> **Problem description**
Copy exactly the lines of the data below that run from the line holding "D204: schottky (A" through the line holding "C204: none -> 680nF (+5V, MID)", both ends included.

Modification records
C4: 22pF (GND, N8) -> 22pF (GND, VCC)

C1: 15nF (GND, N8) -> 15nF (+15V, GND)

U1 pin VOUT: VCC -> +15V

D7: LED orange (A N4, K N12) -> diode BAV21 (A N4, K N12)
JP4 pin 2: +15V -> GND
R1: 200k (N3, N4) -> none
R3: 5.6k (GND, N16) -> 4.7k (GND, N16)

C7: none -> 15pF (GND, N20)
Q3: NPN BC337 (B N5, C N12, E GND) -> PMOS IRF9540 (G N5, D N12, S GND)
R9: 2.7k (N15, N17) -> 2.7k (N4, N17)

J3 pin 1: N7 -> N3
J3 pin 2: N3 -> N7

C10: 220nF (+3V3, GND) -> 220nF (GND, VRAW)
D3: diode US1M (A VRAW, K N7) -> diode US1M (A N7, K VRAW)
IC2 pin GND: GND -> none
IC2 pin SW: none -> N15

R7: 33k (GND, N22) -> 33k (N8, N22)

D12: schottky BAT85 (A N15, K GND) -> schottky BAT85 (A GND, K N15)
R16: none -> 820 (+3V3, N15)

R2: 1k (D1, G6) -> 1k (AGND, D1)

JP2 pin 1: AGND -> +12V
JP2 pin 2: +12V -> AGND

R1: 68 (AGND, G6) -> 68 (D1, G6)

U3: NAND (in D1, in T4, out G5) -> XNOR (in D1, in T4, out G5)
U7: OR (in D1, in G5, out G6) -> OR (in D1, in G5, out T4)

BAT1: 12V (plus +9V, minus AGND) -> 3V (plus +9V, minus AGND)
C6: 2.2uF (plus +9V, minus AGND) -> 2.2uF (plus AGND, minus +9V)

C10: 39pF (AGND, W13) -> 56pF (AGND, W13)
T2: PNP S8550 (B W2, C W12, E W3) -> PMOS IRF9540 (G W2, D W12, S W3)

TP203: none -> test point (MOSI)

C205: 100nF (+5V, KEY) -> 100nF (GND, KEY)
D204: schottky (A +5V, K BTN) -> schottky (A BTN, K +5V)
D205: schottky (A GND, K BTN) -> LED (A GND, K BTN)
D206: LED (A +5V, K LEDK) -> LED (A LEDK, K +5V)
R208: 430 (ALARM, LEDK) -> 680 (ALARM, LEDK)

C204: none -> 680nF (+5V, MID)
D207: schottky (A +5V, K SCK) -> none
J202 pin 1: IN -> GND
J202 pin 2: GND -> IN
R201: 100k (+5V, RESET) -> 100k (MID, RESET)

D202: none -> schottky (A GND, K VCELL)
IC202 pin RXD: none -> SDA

> **Solution to this problem**
D204: schottky (A +5V, K BTN) -> schottky (A BTN, K +5V)
D205: schottky (A GND, K BTN) -> LED (A GND, K BTN)
D206: LED (A +5V, K LEDK) -> LED (A LEDK, K +5V)
R208: 430 (ALARM, LEDK) -> 680 (ALARM, LEDK)

C204: none -> 680nF (+5V, MID)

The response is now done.